What needs to be done
Write out all of the records below precisely as given, omitting the images.

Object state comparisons
Content starts

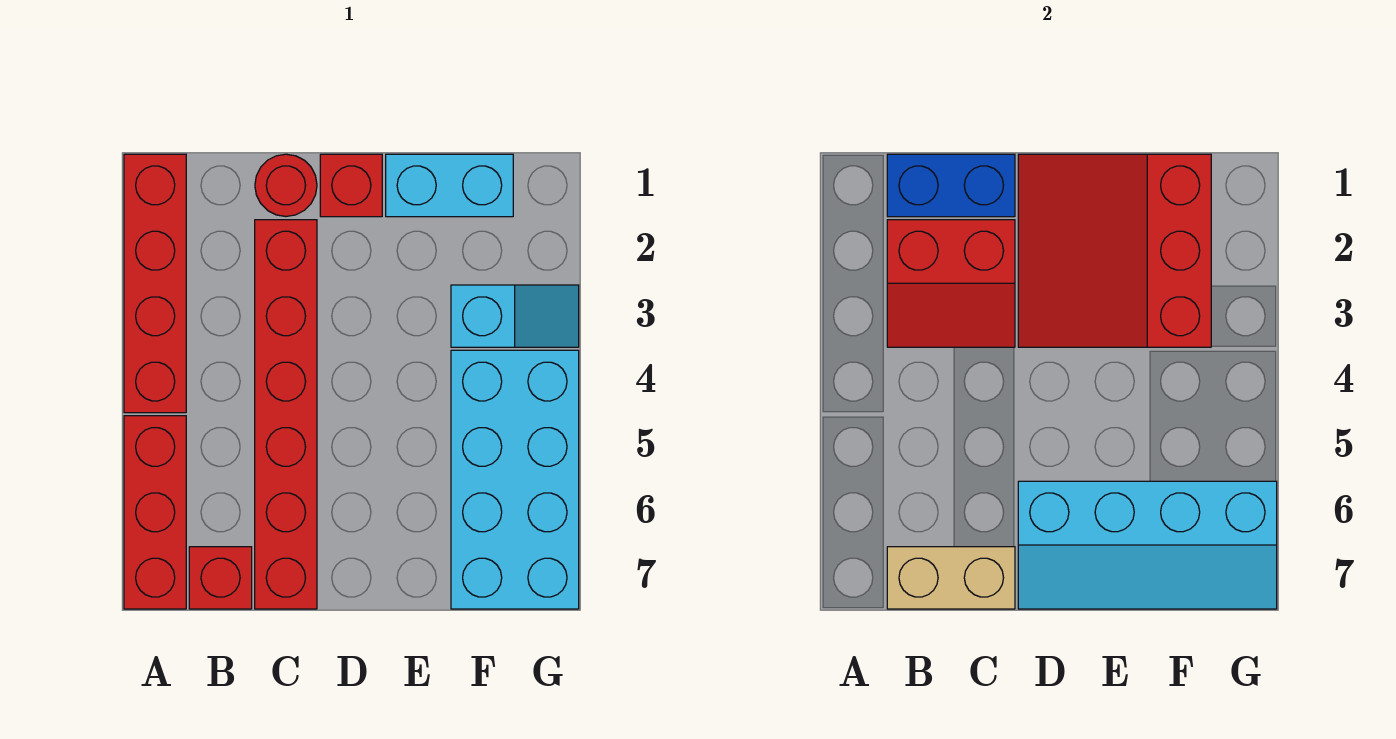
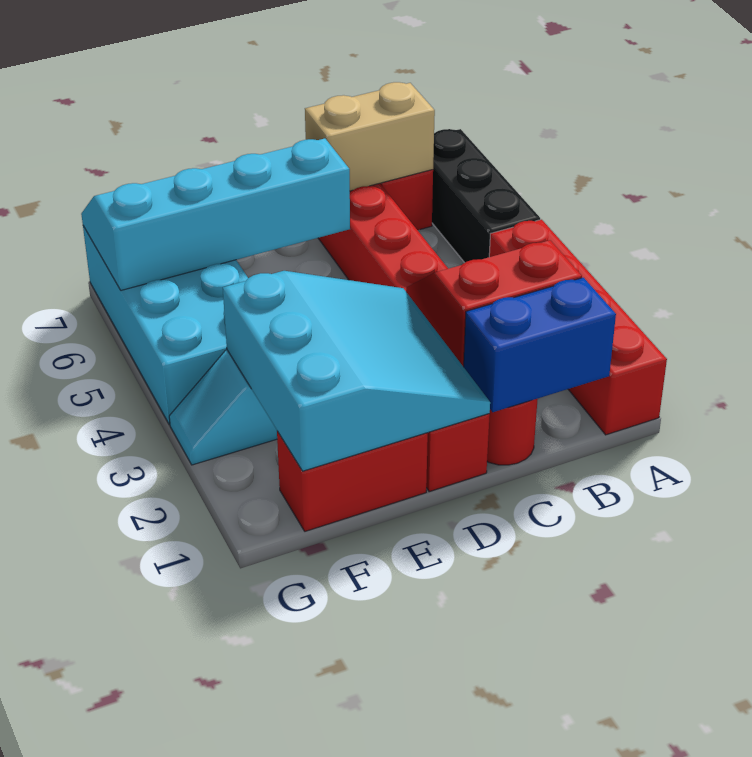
red 1x3 brick [124,416,186,609] -> black 1x3 brick [432,129,540,263]
red 3x3 slope [1018,154,1211,347] -> cyan 3x3 slope [223,271,490,471]
cyan 1x2 brick [386,154,513,217] -> red 1x2 brick [277,431,428,531]

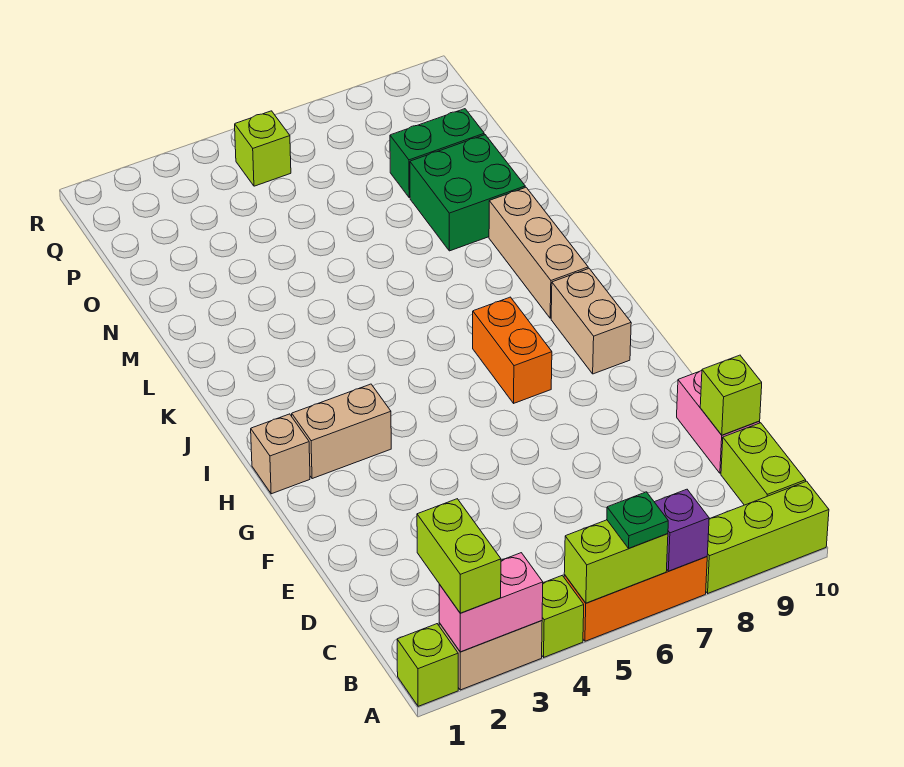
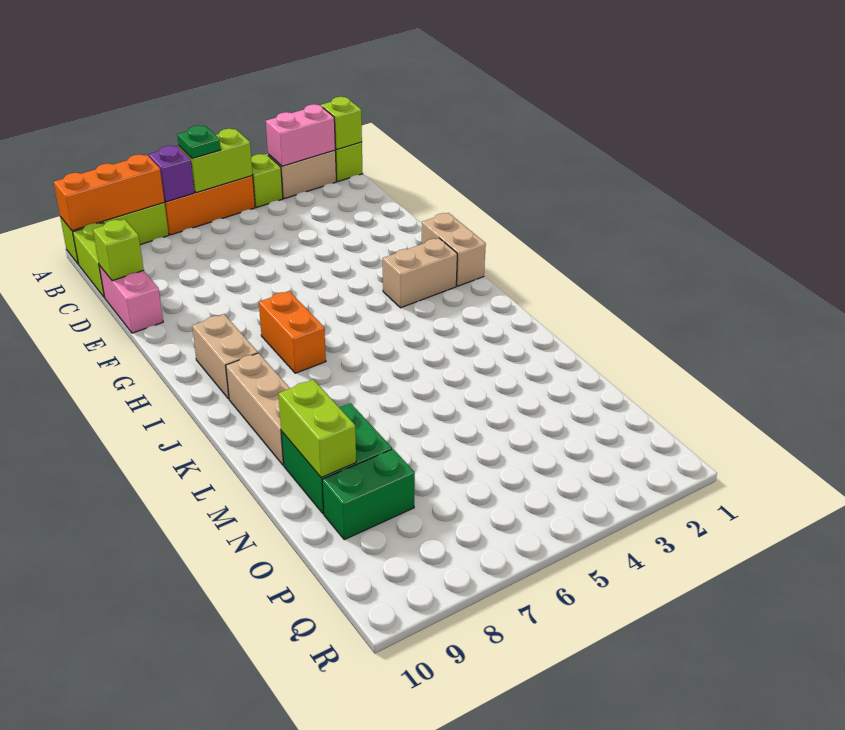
lime 1x2 brick [417,499,501,613] -> lime 1x2 brick moved to [278,380,356,478]
none -> orange 1x3 brick [54,155,164,231]
tan 1x1 brick [251,414,310,494] -> tan 1x2 brick [422,213,486,286]
lime 1x1 brick [235,111,291,186] -> lime 1x1 brick moved to [321,97,362,150]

Content ends

Answer
red 1x3 brick [124,416,186,609] -> black 1x3 brick [432,129,540,263]
red 3x3 slope [1018,154,1211,347] -> cyan 3x3 slope [223,271,490,471]
cyan 1x2 brick [386,154,513,217] -> red 1x2 brick [277,431,428,531]

lime 1x2 brick [417,499,501,613] -> lime 1x2 brick moved to [278,380,356,478]
none -> orange 1x3 brick [54,155,164,231]
tan 1x1 brick [251,414,310,494] -> tan 1x2 brick [422,213,486,286]
lime 1x1 brick [235,111,291,186] -> lime 1x1 brick moved to [321,97,362,150]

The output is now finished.